── Given information ──

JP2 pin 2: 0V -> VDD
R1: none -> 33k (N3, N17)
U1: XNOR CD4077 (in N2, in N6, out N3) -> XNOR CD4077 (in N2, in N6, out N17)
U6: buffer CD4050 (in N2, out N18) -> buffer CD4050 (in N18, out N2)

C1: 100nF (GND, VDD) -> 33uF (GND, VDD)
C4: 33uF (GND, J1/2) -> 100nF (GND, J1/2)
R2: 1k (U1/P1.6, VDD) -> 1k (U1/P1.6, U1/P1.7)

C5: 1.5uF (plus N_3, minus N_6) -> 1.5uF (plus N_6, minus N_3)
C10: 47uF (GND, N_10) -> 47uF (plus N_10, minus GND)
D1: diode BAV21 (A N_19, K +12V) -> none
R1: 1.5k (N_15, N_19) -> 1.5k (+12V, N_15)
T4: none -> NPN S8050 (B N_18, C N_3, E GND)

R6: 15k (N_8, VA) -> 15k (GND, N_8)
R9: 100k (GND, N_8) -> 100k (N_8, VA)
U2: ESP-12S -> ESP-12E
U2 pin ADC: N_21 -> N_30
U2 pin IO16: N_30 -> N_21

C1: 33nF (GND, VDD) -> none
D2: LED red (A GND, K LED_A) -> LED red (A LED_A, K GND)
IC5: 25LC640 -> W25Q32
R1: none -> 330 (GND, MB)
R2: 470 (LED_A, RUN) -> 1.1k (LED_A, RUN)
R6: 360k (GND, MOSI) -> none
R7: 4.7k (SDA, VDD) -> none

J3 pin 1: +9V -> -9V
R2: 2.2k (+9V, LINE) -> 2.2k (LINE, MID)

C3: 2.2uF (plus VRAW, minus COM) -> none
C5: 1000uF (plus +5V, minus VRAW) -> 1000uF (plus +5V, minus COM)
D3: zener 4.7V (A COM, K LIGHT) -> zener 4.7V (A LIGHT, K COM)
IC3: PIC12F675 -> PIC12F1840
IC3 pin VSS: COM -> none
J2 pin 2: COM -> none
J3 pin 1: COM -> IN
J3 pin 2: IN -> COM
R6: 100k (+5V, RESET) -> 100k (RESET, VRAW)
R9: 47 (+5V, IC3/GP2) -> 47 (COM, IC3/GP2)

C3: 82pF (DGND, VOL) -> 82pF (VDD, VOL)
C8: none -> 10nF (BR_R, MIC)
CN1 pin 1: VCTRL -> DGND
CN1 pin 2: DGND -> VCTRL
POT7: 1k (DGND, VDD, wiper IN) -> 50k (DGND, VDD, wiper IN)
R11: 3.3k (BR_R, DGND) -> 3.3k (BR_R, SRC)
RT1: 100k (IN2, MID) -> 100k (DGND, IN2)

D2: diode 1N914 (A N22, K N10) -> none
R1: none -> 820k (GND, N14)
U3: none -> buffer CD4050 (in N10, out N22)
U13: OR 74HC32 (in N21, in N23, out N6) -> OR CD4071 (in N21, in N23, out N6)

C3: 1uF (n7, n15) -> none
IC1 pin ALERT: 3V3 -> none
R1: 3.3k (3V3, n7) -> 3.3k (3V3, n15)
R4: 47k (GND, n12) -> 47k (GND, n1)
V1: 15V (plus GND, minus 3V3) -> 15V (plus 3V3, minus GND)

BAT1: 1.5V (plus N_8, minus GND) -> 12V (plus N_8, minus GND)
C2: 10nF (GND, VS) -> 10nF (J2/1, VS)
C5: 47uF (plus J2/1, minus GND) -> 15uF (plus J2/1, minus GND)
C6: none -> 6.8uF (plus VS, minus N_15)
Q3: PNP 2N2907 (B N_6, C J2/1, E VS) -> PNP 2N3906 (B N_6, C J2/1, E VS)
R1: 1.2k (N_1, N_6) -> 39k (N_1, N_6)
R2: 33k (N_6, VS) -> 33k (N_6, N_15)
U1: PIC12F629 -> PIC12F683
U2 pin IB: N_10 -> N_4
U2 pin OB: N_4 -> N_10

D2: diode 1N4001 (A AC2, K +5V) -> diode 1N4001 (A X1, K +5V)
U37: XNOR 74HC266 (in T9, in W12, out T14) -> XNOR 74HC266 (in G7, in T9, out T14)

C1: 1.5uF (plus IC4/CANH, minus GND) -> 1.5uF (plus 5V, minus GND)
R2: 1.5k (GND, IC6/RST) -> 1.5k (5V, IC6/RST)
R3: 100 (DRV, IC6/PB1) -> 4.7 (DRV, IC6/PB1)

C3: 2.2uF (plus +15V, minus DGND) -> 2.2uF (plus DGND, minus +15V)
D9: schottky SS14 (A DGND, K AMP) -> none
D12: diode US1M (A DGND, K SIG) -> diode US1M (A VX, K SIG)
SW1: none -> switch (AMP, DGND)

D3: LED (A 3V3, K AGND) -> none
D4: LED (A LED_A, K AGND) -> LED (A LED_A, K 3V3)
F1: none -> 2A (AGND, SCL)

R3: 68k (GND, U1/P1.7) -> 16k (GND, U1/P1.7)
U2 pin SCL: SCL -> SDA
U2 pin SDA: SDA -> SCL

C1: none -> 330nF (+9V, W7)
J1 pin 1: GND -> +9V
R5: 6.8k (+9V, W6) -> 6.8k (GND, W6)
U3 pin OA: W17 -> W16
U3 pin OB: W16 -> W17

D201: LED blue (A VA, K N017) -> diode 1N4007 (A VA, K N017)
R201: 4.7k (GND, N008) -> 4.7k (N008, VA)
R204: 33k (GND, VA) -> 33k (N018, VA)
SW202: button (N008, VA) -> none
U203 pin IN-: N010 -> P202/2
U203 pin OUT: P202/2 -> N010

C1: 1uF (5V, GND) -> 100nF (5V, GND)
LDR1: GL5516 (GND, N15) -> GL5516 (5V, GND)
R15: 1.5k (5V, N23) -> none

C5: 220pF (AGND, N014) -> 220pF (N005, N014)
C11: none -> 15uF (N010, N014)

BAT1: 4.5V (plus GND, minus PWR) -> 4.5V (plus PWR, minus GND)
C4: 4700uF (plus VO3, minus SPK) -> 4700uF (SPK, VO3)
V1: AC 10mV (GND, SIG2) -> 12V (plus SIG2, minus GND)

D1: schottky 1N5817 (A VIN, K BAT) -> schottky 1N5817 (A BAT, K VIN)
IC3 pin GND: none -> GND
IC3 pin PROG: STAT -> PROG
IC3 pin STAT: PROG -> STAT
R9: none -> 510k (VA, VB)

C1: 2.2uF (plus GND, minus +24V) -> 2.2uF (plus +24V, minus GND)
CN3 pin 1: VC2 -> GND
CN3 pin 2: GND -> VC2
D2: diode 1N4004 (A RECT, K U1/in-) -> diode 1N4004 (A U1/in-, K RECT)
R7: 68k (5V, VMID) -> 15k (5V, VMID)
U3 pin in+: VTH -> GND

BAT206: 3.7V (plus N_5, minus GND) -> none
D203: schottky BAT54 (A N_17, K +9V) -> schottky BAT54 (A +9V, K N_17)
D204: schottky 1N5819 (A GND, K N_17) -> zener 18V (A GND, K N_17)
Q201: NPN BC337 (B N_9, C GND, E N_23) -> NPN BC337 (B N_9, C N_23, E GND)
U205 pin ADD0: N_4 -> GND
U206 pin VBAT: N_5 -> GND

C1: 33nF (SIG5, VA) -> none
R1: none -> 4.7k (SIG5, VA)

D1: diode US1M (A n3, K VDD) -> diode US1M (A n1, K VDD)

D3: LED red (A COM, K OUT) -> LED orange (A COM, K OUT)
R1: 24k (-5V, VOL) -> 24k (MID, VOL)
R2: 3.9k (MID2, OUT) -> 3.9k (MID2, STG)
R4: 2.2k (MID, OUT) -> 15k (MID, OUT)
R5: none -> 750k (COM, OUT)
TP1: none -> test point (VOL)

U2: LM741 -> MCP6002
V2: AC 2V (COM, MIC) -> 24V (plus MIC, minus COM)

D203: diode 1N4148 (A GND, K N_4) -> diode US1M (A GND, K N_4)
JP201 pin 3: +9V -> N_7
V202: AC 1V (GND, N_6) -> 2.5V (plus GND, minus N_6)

───

Exercise details =>
Where in the records does the string "buffer" appear? Copy every line that has it.

Result for this task =>
U6: buffer CD4050 (in N2, out N18) -> buffer CD4050 (in N18, out N2)
U3: none -> buffer CD4050 (in N10, out N22)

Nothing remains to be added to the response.